● **WHAT YOU NEED TO DO**: For the entries below, state how many lines contain the word "grey" and add nothing else.

● **DATA IN THIS EXERCISE**:

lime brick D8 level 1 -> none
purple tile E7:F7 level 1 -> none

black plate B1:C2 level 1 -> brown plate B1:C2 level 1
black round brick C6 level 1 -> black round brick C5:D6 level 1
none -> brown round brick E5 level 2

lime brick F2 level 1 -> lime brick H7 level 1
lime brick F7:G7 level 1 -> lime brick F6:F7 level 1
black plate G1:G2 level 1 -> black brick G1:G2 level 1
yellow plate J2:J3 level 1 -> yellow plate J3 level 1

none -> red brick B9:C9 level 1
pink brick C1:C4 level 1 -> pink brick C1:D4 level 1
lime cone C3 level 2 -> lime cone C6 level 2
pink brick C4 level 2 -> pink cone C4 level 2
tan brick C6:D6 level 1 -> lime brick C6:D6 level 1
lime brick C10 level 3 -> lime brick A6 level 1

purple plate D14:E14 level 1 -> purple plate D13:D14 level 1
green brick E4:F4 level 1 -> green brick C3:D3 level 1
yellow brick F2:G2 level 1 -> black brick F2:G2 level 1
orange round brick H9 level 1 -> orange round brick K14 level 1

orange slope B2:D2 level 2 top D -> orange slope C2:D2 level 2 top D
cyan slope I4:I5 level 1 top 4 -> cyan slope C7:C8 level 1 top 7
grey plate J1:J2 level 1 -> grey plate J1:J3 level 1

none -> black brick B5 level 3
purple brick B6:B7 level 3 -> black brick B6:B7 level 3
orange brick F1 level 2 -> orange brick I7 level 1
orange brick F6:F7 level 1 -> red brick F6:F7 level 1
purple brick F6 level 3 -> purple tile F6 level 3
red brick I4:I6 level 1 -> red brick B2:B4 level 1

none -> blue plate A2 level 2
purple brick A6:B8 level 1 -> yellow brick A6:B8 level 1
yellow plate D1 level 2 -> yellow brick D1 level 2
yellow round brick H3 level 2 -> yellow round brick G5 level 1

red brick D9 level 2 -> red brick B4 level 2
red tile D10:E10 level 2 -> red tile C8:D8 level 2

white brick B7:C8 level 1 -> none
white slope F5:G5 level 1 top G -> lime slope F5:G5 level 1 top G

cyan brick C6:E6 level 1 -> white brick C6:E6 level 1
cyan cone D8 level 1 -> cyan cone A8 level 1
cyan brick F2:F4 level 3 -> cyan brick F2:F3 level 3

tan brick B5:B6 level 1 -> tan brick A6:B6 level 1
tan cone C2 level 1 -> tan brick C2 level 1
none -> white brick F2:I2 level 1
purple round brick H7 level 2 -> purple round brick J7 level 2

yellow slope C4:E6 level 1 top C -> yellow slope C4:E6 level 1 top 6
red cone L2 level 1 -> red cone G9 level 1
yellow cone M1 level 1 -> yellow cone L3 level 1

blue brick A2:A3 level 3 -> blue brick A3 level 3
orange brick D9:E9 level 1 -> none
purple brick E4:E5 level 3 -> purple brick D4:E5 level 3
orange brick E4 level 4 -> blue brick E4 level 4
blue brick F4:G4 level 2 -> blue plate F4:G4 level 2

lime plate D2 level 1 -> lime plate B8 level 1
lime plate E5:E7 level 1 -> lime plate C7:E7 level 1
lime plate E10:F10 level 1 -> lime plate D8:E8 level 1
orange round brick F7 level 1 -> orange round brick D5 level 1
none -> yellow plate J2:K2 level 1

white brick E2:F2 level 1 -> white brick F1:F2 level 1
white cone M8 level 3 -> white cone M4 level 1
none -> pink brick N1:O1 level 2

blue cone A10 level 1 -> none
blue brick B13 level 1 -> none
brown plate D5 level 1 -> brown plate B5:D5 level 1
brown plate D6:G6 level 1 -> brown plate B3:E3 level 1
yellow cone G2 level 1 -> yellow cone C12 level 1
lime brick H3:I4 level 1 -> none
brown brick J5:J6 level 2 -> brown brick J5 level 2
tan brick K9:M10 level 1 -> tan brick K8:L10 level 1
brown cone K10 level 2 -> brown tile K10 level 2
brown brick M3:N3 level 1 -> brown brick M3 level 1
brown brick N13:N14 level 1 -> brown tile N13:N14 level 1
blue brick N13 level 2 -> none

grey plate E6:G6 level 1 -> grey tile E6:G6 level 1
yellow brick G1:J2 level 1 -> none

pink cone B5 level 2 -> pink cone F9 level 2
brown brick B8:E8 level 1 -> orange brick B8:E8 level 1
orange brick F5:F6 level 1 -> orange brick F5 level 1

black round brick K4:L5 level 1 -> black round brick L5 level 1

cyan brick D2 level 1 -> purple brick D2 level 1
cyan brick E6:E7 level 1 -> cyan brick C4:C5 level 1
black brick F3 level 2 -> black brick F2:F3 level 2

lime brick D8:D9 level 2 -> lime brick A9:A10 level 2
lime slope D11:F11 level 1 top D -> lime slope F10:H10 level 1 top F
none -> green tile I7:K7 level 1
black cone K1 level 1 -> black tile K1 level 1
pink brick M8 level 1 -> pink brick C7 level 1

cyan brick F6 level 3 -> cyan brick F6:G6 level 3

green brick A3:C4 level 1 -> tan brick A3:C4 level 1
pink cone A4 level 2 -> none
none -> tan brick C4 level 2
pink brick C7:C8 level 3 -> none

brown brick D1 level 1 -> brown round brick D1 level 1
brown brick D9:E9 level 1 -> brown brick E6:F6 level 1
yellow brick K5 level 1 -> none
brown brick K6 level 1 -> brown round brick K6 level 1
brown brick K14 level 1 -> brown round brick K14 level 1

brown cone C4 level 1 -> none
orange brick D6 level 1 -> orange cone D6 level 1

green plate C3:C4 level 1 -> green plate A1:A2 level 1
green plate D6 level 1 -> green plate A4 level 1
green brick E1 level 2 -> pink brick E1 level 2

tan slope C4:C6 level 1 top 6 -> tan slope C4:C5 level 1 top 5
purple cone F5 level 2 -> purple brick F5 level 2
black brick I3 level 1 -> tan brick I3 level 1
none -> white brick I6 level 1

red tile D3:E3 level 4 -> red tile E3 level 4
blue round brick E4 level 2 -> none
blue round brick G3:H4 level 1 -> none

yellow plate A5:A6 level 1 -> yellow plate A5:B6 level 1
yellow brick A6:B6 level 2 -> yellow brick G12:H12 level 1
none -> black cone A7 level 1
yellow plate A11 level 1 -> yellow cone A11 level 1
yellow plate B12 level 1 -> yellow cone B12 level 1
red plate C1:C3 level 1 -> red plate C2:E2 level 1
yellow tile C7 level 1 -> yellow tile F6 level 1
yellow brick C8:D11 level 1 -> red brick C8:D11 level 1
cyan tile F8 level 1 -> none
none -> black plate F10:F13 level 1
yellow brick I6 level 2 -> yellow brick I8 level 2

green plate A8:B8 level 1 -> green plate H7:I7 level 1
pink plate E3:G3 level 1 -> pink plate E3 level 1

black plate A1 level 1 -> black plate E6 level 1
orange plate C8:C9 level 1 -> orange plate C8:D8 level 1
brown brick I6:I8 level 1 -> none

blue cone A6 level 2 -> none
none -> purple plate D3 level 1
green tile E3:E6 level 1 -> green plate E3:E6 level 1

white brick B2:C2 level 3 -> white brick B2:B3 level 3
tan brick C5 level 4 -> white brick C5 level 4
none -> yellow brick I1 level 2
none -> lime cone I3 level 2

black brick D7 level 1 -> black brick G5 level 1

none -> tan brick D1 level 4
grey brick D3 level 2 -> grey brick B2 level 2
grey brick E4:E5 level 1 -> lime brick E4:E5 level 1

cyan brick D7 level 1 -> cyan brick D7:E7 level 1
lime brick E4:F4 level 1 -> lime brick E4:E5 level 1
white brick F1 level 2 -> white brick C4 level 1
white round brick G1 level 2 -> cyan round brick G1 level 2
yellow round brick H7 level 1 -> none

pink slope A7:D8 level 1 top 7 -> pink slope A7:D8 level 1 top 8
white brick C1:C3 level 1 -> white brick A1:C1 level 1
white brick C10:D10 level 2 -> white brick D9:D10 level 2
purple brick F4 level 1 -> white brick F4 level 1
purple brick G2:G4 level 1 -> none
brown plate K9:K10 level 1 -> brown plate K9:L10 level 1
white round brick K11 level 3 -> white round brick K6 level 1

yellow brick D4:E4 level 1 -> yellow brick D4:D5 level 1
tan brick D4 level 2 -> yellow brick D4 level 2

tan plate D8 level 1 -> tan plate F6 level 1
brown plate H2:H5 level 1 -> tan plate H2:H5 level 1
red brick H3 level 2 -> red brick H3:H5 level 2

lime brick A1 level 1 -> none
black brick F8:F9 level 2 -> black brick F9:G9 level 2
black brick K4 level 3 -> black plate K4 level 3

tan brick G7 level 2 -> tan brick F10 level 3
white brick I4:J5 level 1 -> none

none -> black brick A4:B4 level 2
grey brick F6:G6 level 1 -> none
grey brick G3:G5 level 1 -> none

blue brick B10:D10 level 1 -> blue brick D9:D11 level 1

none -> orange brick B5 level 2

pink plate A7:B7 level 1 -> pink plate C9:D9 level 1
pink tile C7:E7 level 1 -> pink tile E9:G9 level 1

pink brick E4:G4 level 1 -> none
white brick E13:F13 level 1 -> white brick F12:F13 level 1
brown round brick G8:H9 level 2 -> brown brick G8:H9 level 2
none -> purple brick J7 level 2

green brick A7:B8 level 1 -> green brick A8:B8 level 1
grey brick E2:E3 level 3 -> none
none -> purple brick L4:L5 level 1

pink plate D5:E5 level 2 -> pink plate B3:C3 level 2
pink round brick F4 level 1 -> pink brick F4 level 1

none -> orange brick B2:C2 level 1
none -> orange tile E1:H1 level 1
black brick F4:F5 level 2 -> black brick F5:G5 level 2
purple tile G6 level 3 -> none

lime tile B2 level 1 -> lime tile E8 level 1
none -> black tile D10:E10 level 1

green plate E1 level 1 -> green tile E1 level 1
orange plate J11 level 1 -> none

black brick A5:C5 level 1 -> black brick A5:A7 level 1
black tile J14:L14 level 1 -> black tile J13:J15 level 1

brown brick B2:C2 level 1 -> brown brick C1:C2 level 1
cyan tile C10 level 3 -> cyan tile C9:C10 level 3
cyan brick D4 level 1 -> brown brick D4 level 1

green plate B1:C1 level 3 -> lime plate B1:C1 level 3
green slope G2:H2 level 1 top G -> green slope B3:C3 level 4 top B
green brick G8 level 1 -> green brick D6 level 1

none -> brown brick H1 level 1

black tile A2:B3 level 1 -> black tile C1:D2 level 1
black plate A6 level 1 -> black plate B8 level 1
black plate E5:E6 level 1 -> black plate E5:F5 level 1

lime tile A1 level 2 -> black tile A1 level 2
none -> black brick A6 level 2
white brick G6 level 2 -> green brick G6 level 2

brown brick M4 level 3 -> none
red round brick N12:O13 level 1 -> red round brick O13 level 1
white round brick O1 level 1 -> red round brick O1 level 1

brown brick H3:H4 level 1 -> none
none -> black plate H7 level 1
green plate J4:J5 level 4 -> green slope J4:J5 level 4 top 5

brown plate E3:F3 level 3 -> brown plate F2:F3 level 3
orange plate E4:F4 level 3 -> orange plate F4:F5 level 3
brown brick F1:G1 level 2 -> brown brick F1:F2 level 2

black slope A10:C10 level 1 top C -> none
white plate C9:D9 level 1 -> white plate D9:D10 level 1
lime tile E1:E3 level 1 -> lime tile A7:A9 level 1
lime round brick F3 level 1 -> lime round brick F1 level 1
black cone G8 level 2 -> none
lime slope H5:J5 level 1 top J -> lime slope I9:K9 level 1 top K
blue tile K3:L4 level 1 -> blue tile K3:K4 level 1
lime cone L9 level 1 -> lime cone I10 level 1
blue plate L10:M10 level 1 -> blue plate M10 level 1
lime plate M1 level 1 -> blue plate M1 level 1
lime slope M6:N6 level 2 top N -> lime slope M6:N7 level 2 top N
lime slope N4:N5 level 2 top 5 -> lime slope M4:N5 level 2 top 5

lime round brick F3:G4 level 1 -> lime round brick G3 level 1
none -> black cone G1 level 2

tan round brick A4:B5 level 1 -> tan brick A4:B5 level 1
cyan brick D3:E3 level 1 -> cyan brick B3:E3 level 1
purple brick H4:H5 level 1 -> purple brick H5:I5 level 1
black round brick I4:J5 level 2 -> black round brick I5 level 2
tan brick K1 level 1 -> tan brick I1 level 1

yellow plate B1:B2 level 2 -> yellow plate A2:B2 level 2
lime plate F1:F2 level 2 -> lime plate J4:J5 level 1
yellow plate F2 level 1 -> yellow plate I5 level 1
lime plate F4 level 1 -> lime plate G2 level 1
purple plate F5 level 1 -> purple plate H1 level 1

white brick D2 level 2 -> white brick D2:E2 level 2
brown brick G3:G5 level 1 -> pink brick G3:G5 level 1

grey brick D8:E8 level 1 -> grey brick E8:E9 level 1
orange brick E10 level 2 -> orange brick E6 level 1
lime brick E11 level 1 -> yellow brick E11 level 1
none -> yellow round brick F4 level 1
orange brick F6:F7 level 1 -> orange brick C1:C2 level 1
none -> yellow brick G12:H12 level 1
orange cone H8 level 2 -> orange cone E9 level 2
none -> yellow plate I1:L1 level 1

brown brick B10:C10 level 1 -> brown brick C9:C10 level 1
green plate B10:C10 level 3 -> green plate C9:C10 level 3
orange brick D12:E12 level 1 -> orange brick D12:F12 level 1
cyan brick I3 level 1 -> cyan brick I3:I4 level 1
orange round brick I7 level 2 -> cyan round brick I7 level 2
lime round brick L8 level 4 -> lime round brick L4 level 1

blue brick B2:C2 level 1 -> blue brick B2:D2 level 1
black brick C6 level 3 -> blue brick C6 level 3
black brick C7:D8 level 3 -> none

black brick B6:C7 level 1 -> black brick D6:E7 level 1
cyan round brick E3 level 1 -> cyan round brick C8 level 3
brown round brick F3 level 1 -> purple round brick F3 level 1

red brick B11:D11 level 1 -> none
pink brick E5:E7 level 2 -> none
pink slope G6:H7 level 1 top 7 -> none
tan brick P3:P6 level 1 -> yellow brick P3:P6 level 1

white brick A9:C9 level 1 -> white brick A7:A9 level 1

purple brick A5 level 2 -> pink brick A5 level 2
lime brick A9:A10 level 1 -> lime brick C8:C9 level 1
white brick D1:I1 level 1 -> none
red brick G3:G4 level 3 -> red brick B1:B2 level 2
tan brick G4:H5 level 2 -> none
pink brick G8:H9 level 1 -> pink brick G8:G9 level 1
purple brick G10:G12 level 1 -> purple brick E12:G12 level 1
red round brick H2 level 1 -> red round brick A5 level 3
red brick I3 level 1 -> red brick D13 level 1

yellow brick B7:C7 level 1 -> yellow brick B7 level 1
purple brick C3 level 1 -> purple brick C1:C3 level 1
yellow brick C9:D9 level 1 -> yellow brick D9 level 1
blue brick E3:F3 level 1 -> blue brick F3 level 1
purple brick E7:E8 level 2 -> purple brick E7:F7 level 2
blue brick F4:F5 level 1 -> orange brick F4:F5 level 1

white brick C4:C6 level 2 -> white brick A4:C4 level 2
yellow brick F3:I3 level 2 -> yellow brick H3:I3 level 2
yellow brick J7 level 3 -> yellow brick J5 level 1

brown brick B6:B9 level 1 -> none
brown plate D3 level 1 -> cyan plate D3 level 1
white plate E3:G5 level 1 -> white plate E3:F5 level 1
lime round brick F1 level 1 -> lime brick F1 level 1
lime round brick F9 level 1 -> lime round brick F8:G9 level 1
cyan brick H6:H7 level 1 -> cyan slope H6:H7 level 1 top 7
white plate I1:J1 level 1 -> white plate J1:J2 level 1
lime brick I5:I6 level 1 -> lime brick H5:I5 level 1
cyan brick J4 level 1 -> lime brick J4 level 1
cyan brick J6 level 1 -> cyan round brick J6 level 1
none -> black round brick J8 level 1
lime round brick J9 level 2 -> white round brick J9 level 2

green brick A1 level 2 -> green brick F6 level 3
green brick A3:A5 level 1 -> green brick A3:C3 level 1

● **YOUR SOLUTION**: 8